- **What you have to do**
Every entry that follows must be written out exactly, apart from its pictures.

- **Dataset entries**
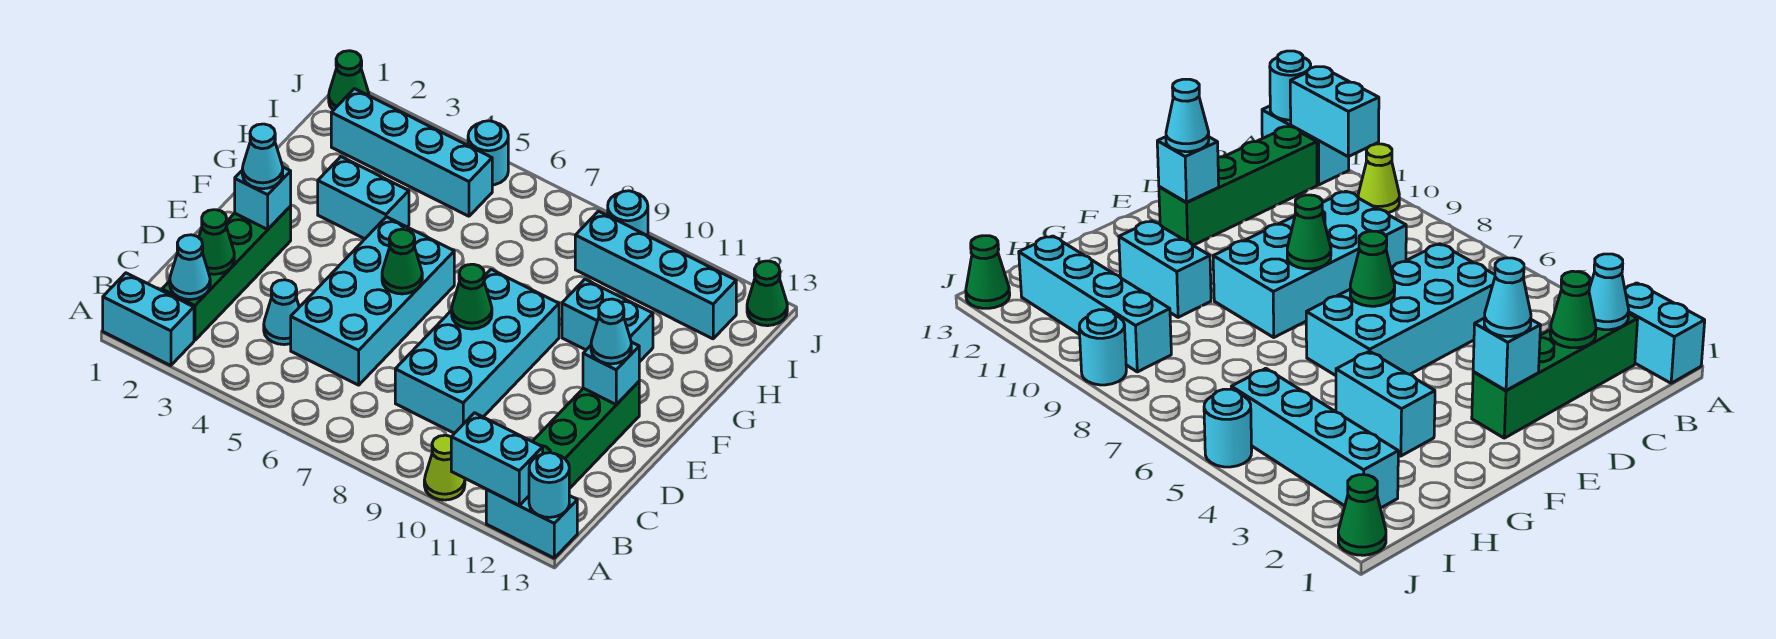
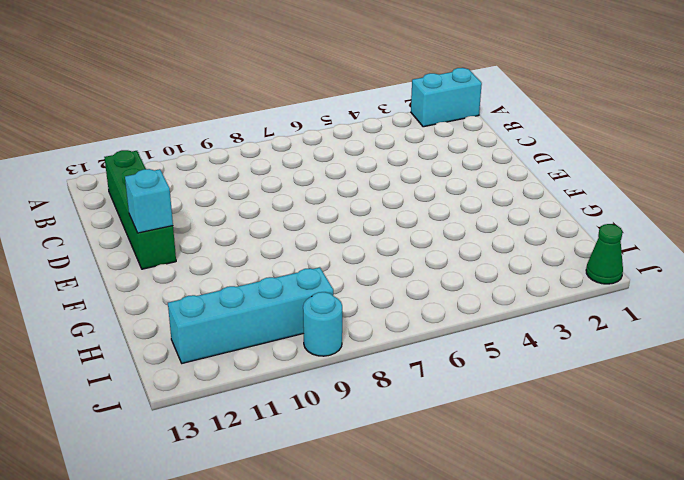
none -> lime cone A10 level 1
none -> cyan brick A12:A13 level 1
none -> green brick B2:E2 level 1

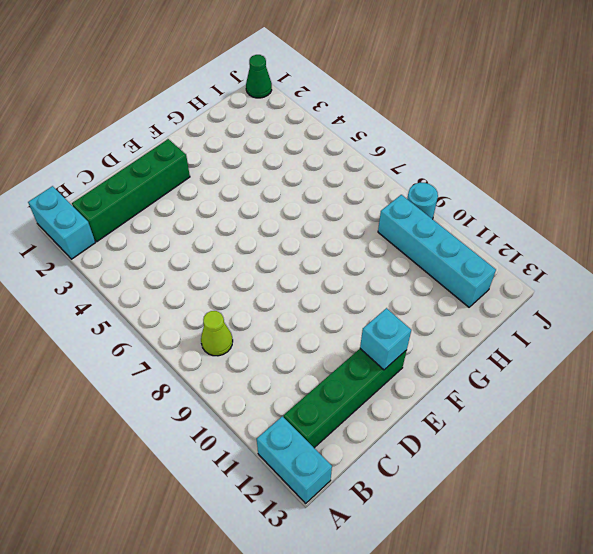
lime cone B8 level 1 -> lime cone A10 level 1
none -> cyan cone C4 level 1
none -> cyan brick C5:F6 level 1
none -> cyan brick C8:F9 level 1

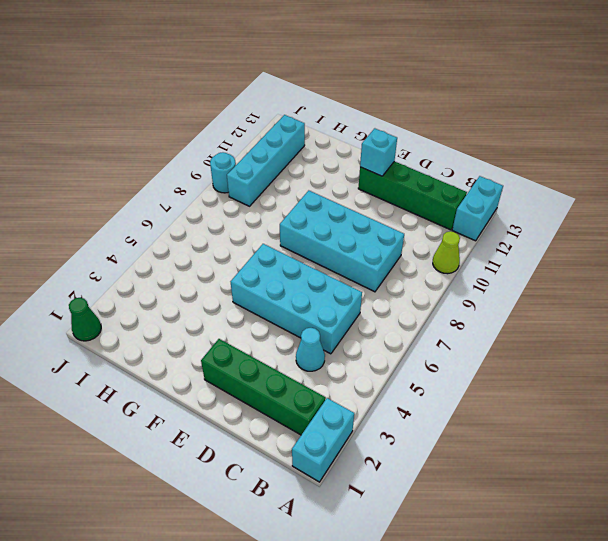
none -> cyan brick G3:G4 level 1
none -> cyan brick G10:G11 level 1
none -> cyan brick I2:I5 level 1

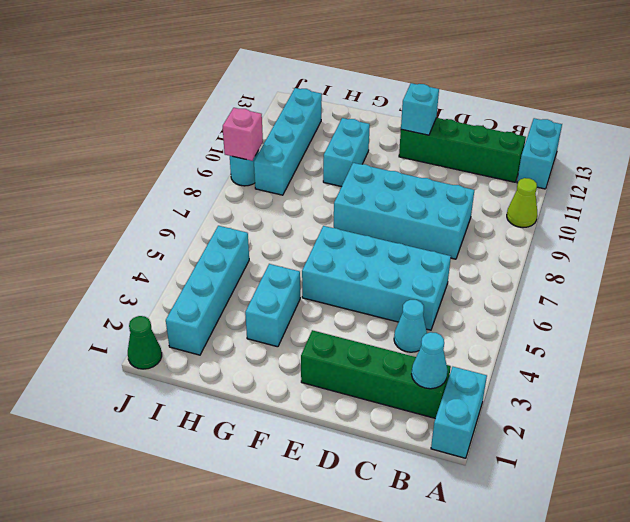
pink brick J9 level 2 -> none
none -> cyan round brick J5 level 1
none -> green cone J13 level 1
none -> cyan brick A11:A12 level 2

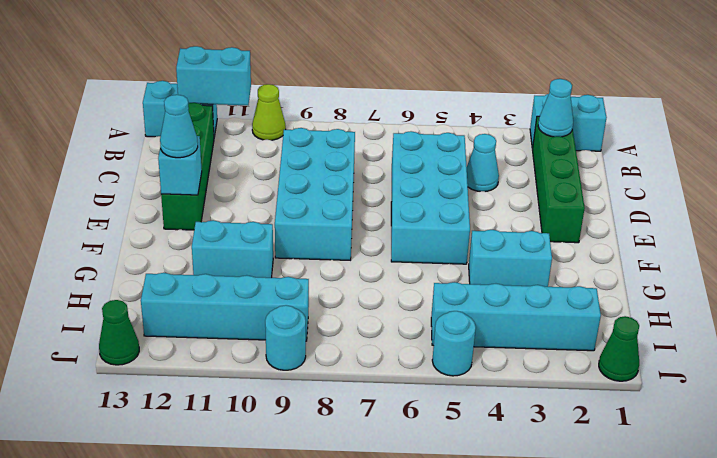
none -> cyan round brick A13 level 2
none -> green cone C2 level 2
none -> cyan brick E2 level 2

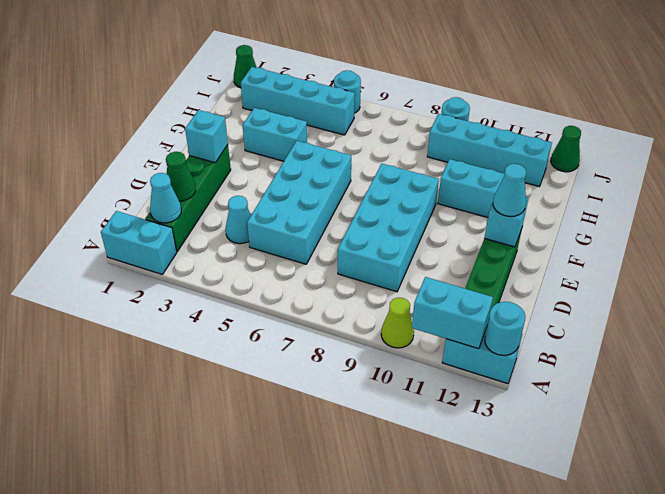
none -> green cone E6 level 2
none -> green cone E8 level 2
none -> cyan cone E2 level 3

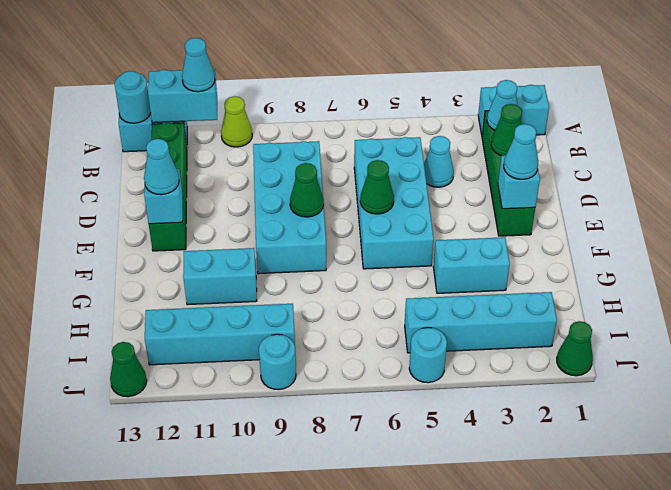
cyan cone A11 level 3 -> none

- **Answer section**
none -> lime cone A10 level 1
none -> cyan brick A12:A13 level 1
none -> green brick B2:E2 level 1

lime cone B8 level 1 -> lime cone A10 level 1
none -> cyan cone C4 level 1
none -> cyan brick C5:F6 level 1
none -> cyan brick C8:F9 level 1

none -> cyan brick G3:G4 level 1
none -> cyan brick G10:G11 level 1
none -> cyan brick I2:I5 level 1

pink brick J9 level 2 -> none
none -> cyan round brick J5 level 1
none -> green cone J13 level 1
none -> cyan brick A11:A12 level 2

none -> cyan round brick A13 level 2
none -> green cone C2 level 2
none -> cyan brick E2 level 2

none -> green cone E6 level 2
none -> green cone E8 level 2
none -> cyan cone E2 level 3

cyan cone A11 level 3 -> none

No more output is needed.